▶ **Data shown**

□ □ □ □ □ □ □

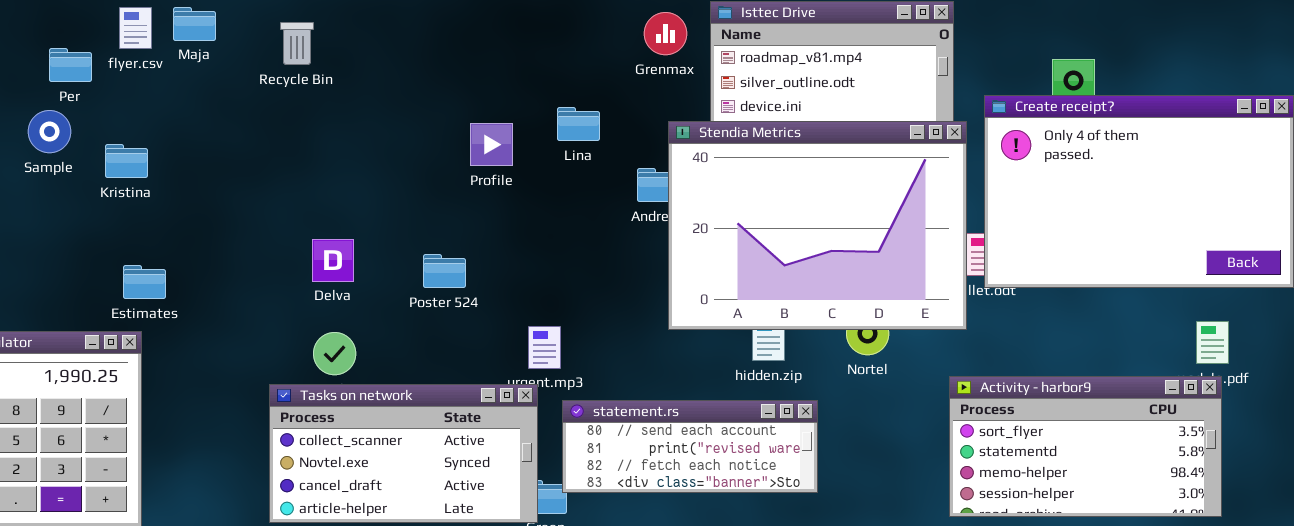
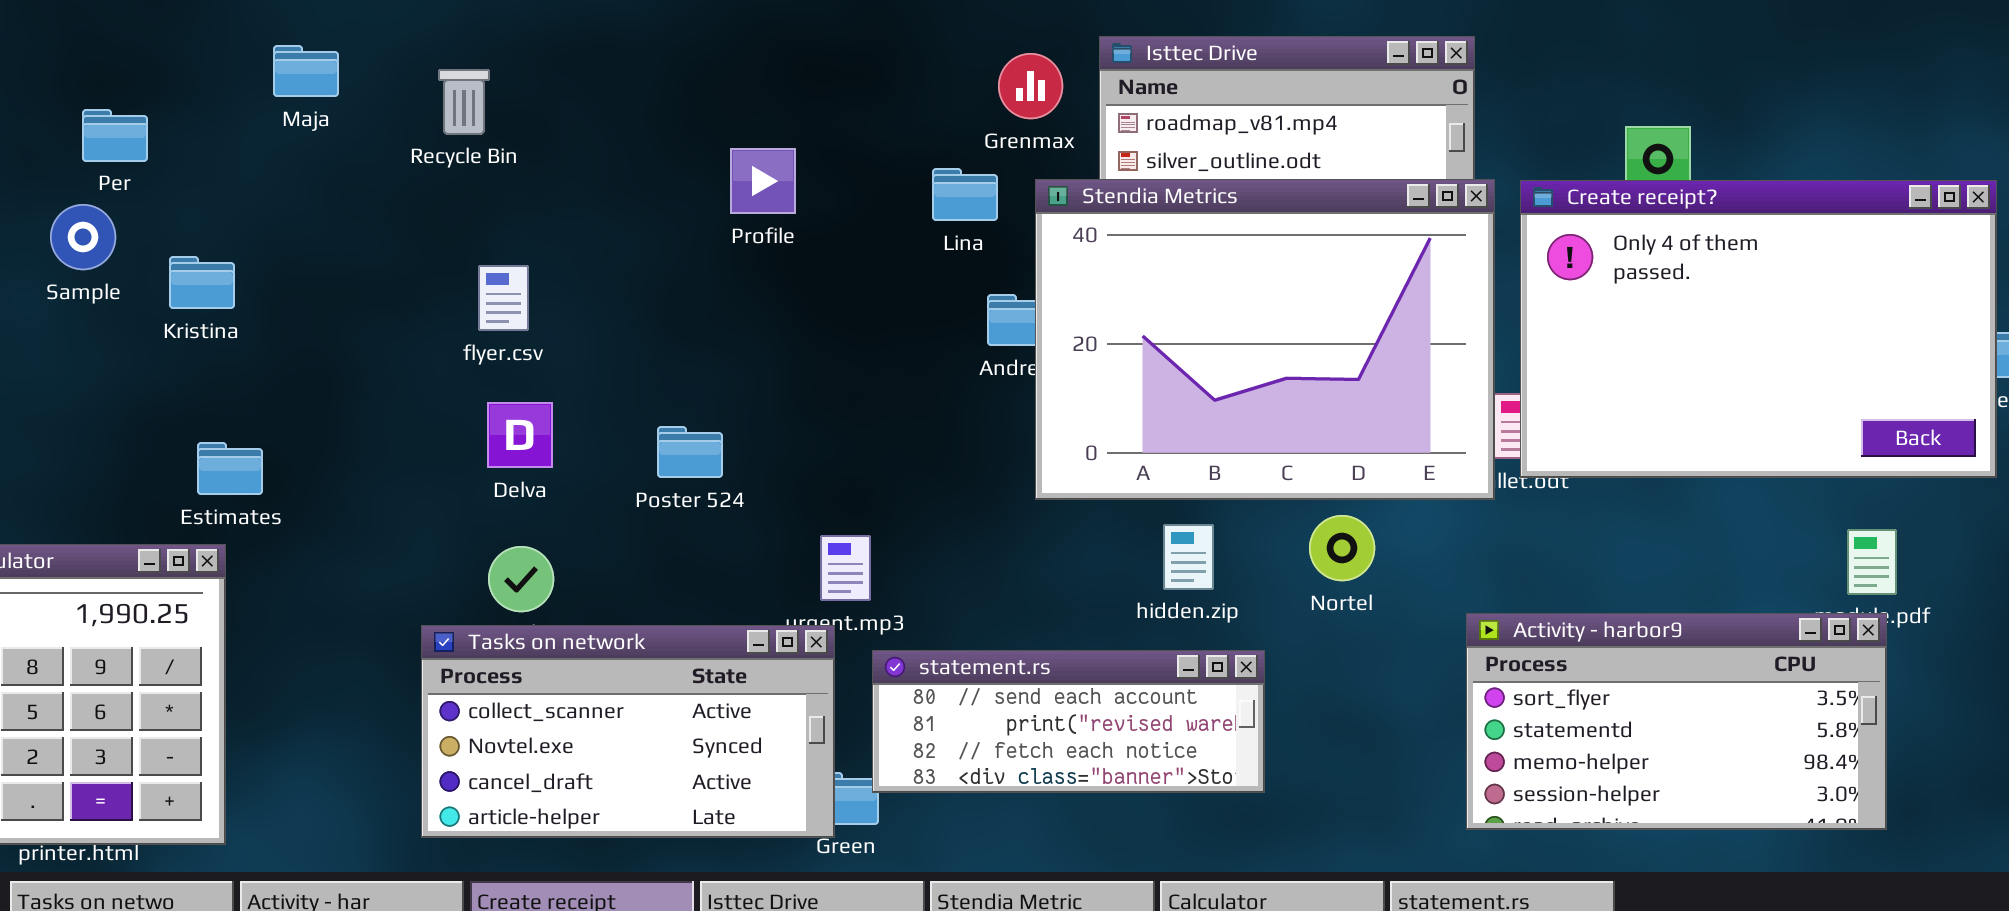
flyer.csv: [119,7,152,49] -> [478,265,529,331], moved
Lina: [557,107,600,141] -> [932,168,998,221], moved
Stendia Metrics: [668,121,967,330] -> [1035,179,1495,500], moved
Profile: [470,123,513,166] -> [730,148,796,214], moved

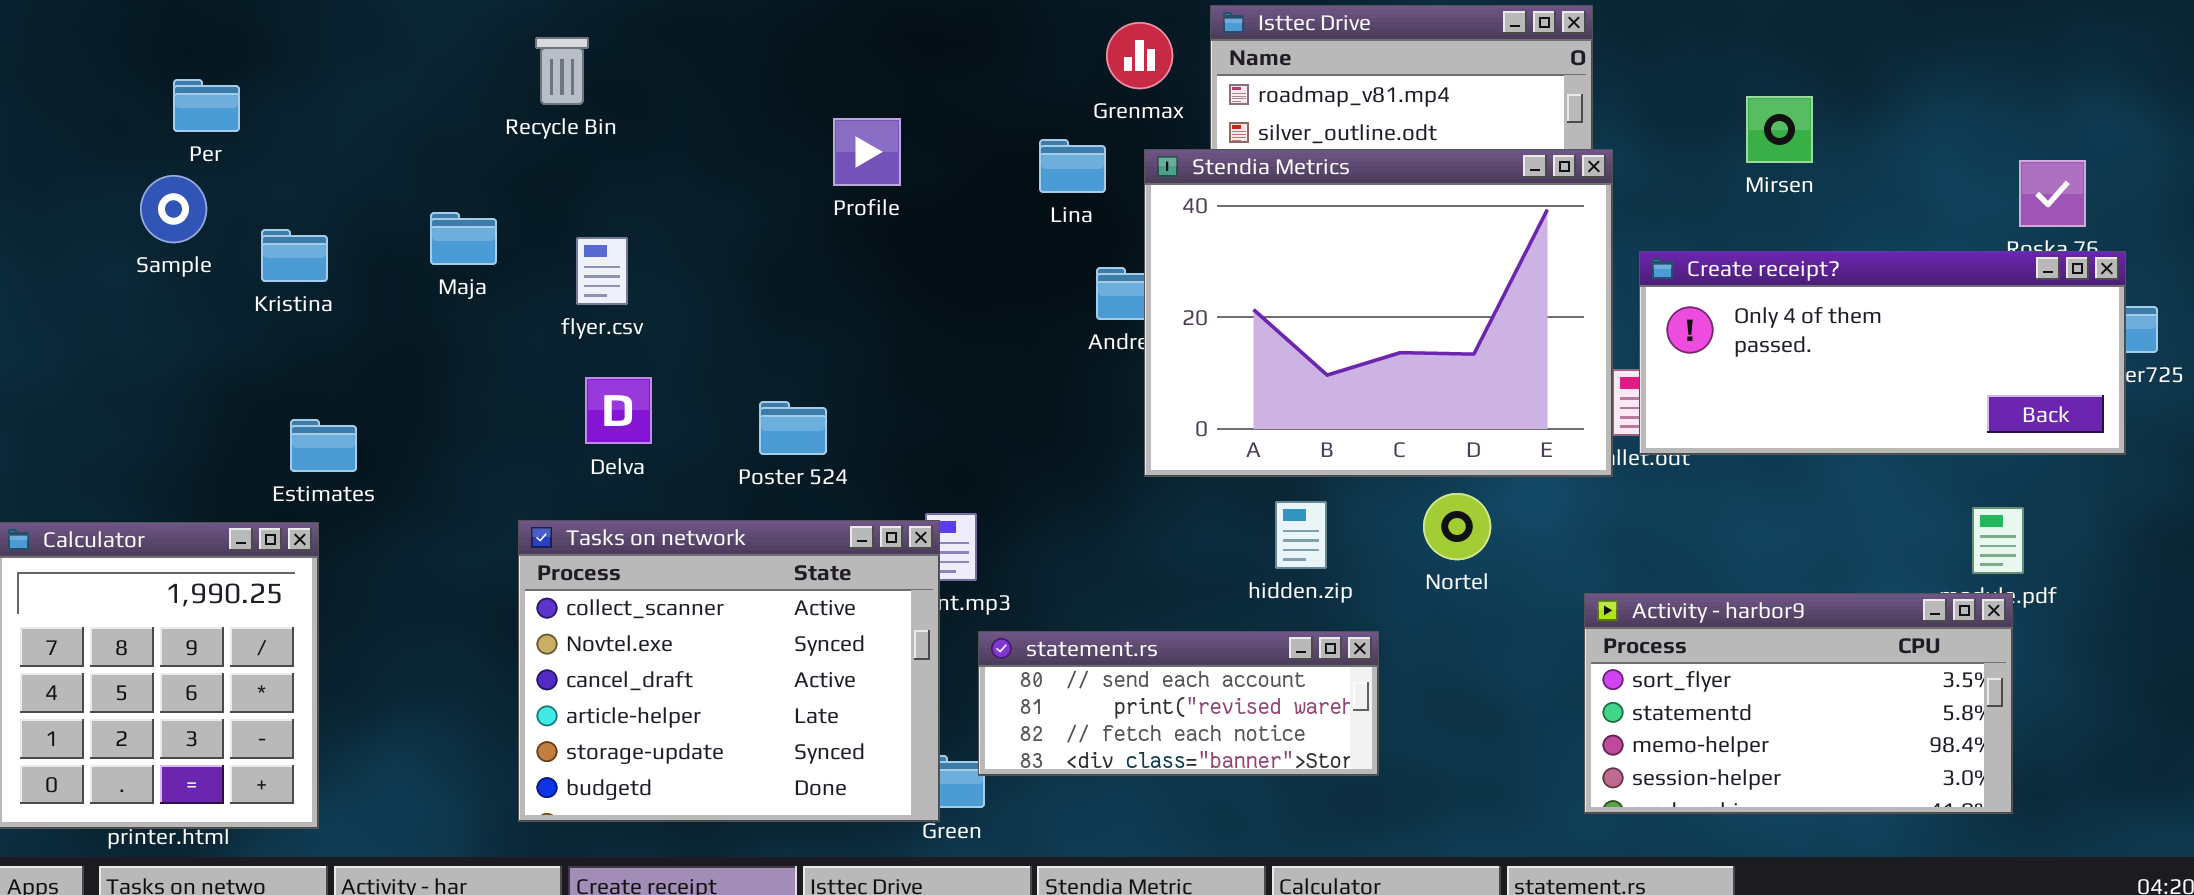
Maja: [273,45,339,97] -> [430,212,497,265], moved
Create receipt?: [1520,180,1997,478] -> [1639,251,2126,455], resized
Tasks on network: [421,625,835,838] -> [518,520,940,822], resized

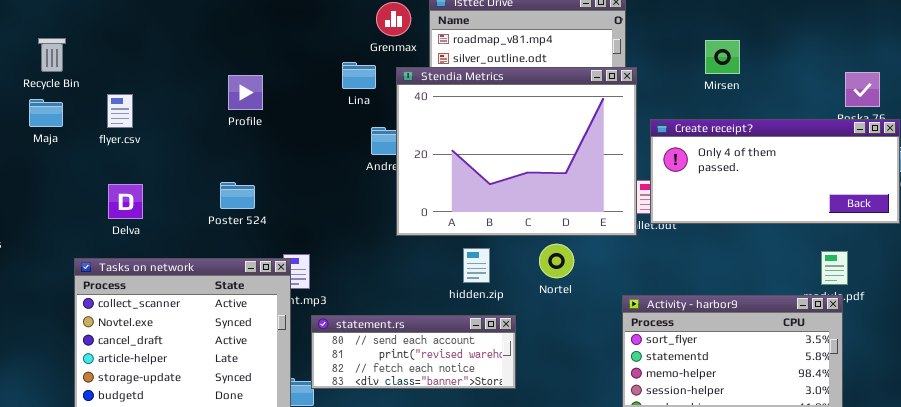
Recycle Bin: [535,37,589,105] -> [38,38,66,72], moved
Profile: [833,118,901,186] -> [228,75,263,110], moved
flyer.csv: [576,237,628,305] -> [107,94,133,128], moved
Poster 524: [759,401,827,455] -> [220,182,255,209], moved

□ □ □ □ □ □ □

▶ **Task brief**
Return each line in the records that holds the string "resized".

▶ **Answer to this exercise**
Create receipt?: [1520,180,1997,478] -> [1639,251,2126,455], resized
Tasks on network: [421,625,835,838] -> [518,520,940,822], resized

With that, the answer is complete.